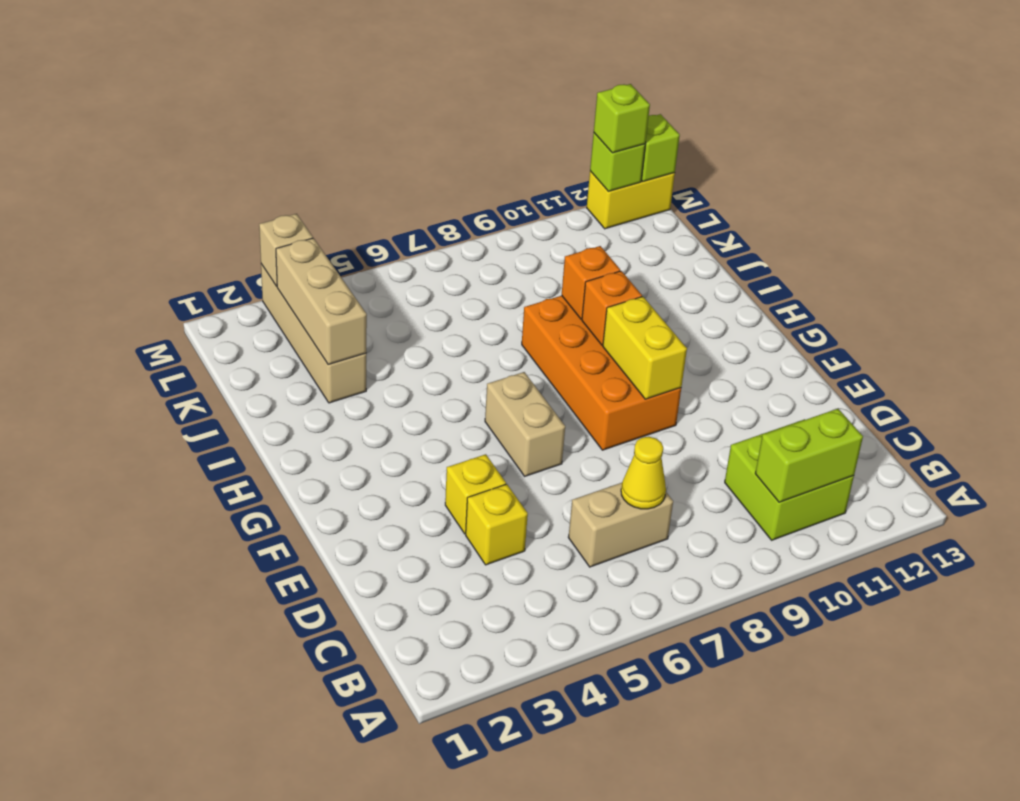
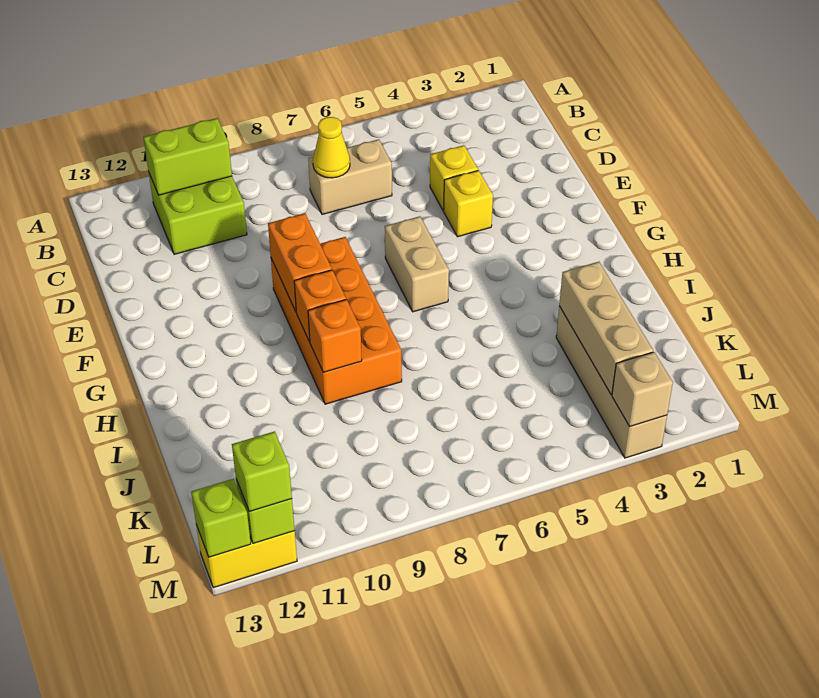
yellow brick F9:G9 level 2 -> orange brick F9:G9 level 2

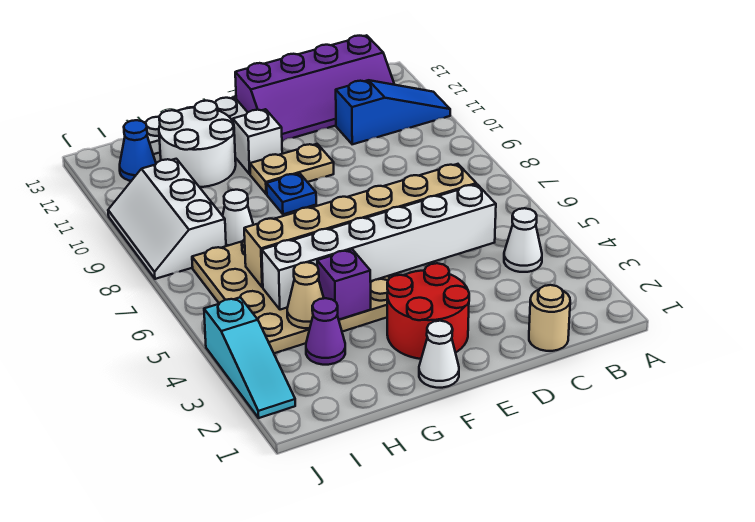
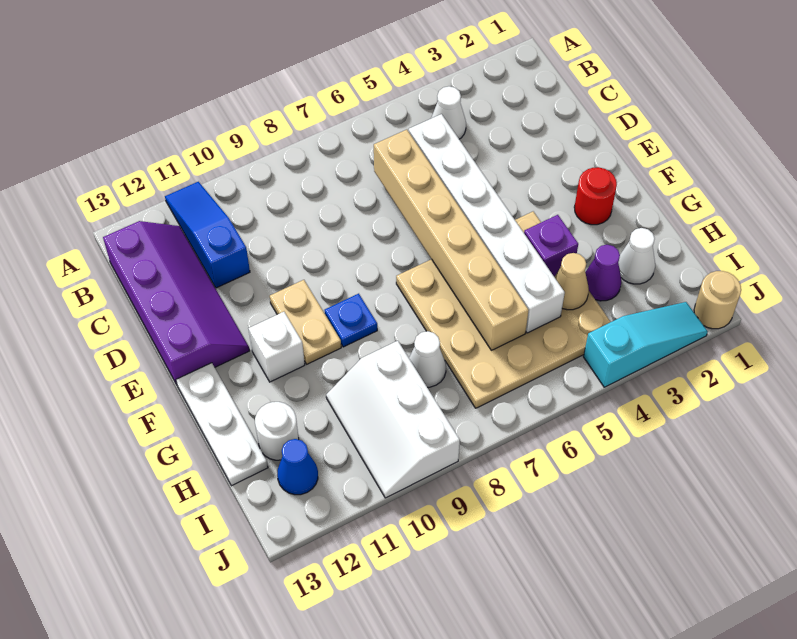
tan round brick C1 level 1 -> tan round brick J1 level 1
red round brick E2:F3 level 1 -> red round brick F2 level 1
white cone F1 level 1 -> white cone H2 level 1
white round brick G11:H12 level 1 -> white round brick H12 level 1
white slope I8:J10 level 1 top I -> white slope H9:J10 level 1 top 9

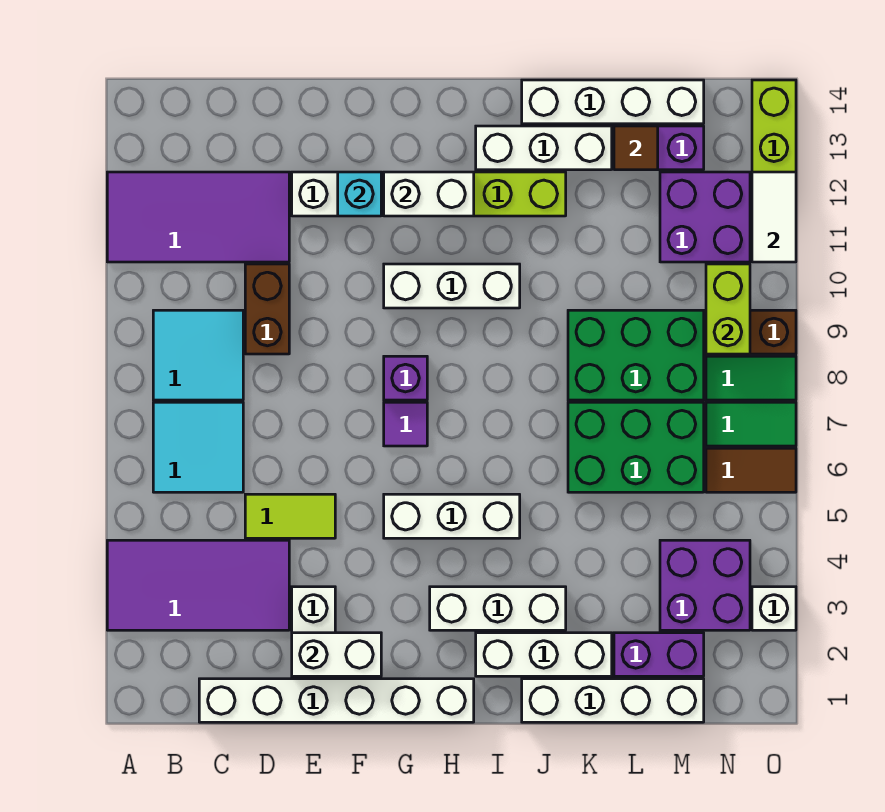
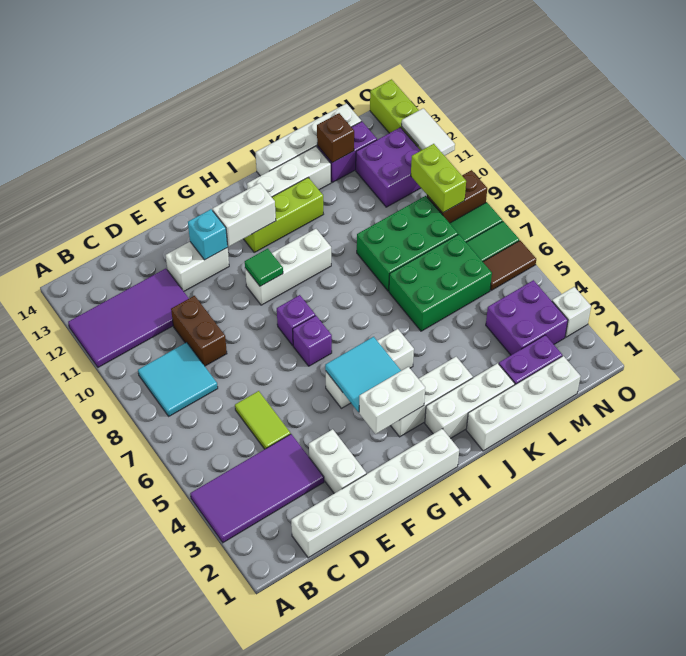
cyan tile B6:C7 level 1 -> cyan tile G4:H5 level 2
lime tile D5:E5 level 1 -> lime tile D5:D6 level 1
white brick E2:F2 level 2 -> white brick G3:H3 level 2
purple tile G7 level 1 -> purple brick G7 level 1
none -> green tile G10 level 2
brown tile L13 level 2 -> brown brick L13 level 2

+===+

Description of the task:
All of the material above should be written out exactly as given, minus any images.

Task result:
yellow brick F9:G9 level 2 -> orange brick F9:G9 level 2

tan round brick C1 level 1 -> tan round brick J1 level 1
red round brick E2:F3 level 1 -> red round brick F2 level 1
white cone F1 level 1 -> white cone H2 level 1
white round brick G11:H12 level 1 -> white round brick H12 level 1
white slope I8:J10 level 1 top I -> white slope H9:J10 level 1 top 9

cyan tile B6:C7 level 1 -> cyan tile G4:H5 level 2
lime tile D5:E5 level 1 -> lime tile D5:D6 level 1
white brick E2:F2 level 2 -> white brick G3:H3 level 2
purple tile G7 level 1 -> purple brick G7 level 1
none -> green tile G10 level 2
brown tile L13 level 2 -> brown brick L13 level 2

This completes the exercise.